**Material for the task**

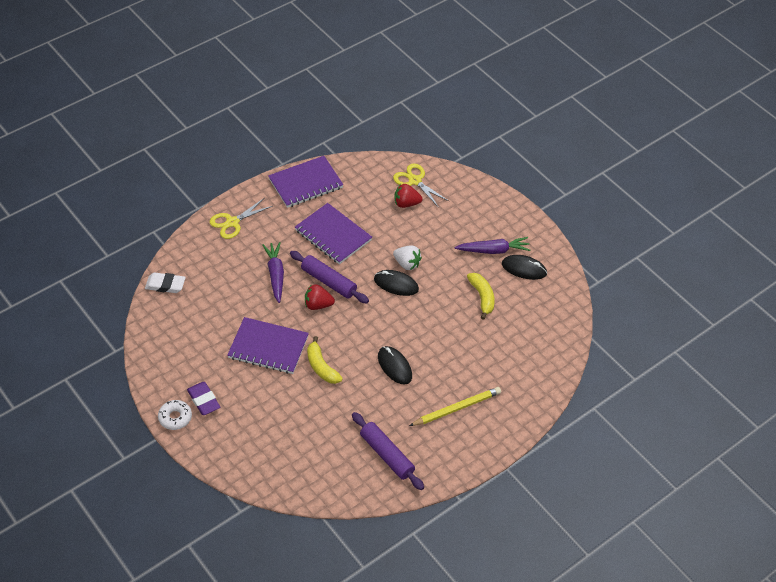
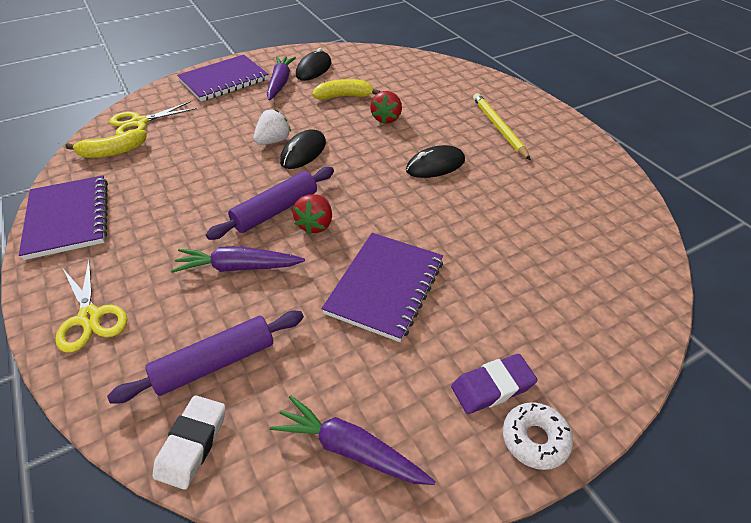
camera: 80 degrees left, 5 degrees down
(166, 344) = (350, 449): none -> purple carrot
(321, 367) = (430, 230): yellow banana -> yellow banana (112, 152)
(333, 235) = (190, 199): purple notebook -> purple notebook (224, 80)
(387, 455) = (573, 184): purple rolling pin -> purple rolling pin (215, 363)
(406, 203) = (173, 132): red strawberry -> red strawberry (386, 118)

--

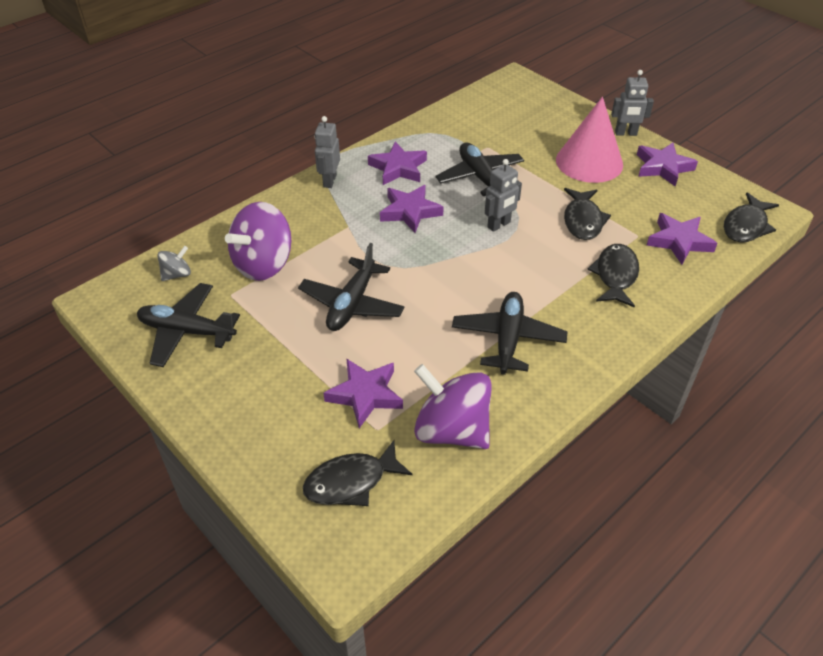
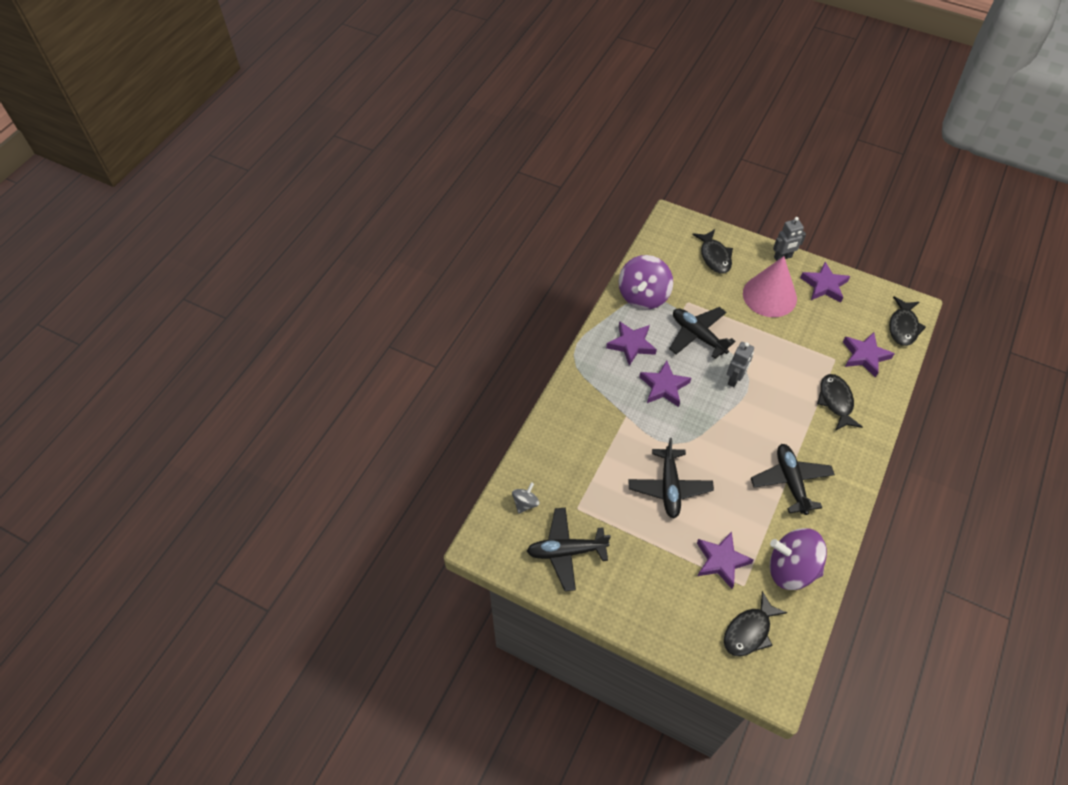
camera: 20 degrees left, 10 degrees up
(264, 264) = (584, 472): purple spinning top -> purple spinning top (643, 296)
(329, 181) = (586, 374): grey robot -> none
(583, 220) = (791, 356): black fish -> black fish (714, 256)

* * *

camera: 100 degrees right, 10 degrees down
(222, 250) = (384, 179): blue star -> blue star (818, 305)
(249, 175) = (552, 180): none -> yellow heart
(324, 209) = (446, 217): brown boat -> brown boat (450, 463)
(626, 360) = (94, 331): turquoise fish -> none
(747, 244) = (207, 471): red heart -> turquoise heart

**What is being asked**
Your answer should consist only of the number of lines in the entries above that include "heart".

**Written response**
2